▶ _WORK ORDER_
Lines from the material below that hold the string "none" are what is needed; copy each of them.

▶ _RECORDED DATA_
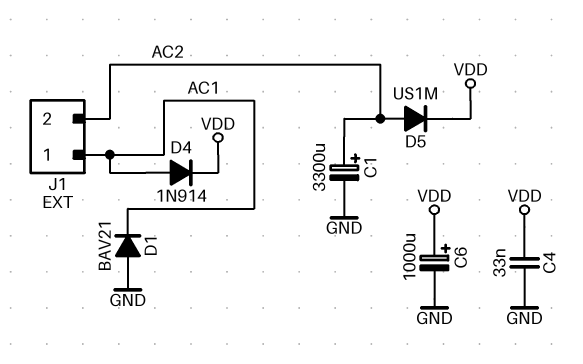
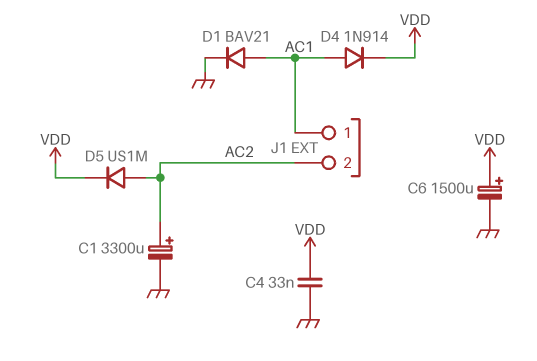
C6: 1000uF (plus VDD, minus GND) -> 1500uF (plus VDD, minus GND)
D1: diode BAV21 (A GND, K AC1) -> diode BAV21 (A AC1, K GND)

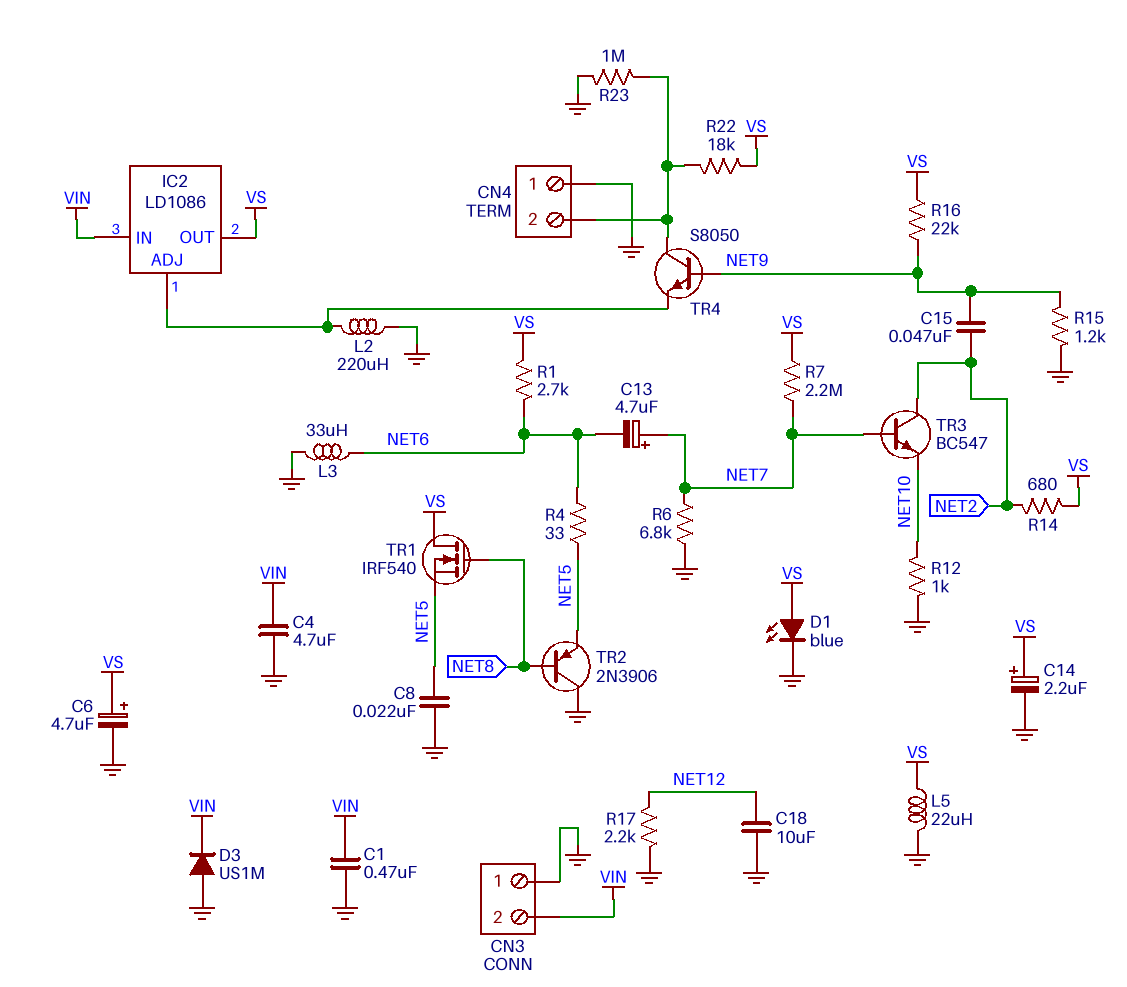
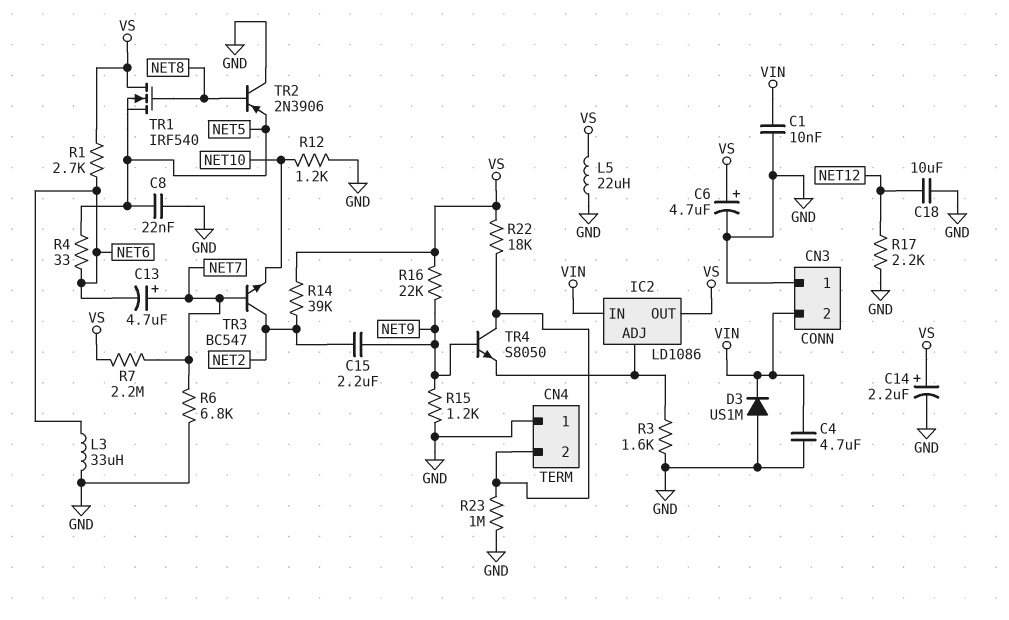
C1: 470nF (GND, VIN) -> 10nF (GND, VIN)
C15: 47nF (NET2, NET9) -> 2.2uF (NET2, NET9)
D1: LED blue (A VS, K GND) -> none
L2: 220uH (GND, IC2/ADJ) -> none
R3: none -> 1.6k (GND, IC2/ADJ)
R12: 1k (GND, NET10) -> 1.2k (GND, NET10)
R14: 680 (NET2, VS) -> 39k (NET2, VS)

▶ _SOLUTION FOR THIS TASK_
D1: LED blue (A VS, K GND) -> none
L2: 220uH (GND, IC2/ADJ) -> none
R3: none -> 1.6k (GND, IC2/ADJ)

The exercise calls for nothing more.